STORED DATA »
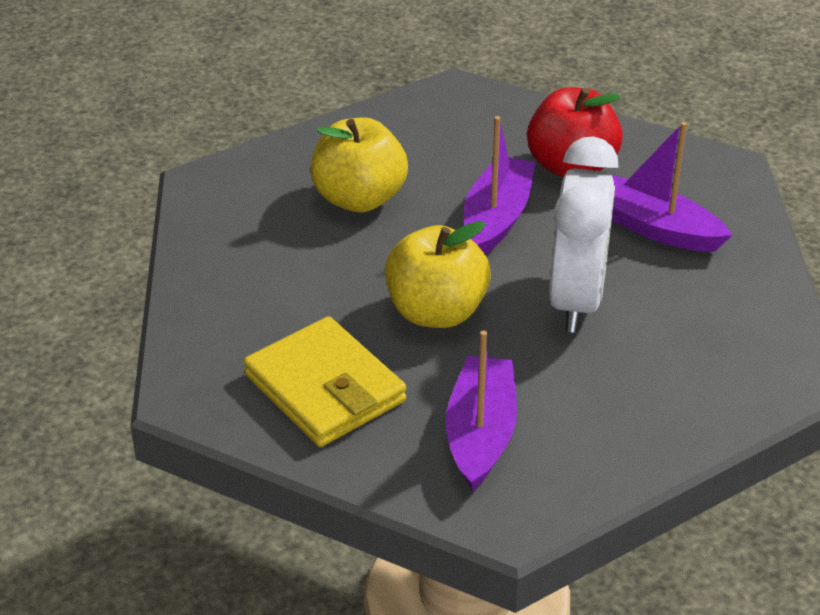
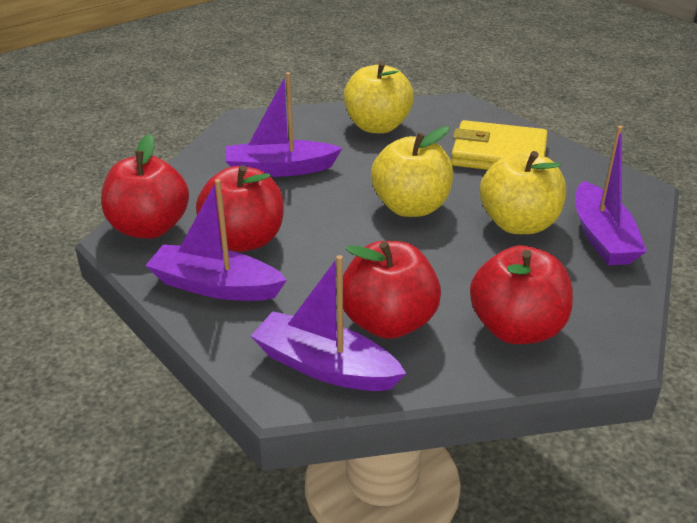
purple boat: 3 -> 4
red apple: 1 -> 4
white clock: 1 -> 0
yellow apple: 2 -> 3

PROBLEM TO WORK ON » Are you able to set down all the lines above exactly, without any pictures?

EXERCISE RESULT »
purple boat: 3 -> 4
red apple: 1 -> 4
white clock: 1 -> 0
yellow apple: 2 -> 3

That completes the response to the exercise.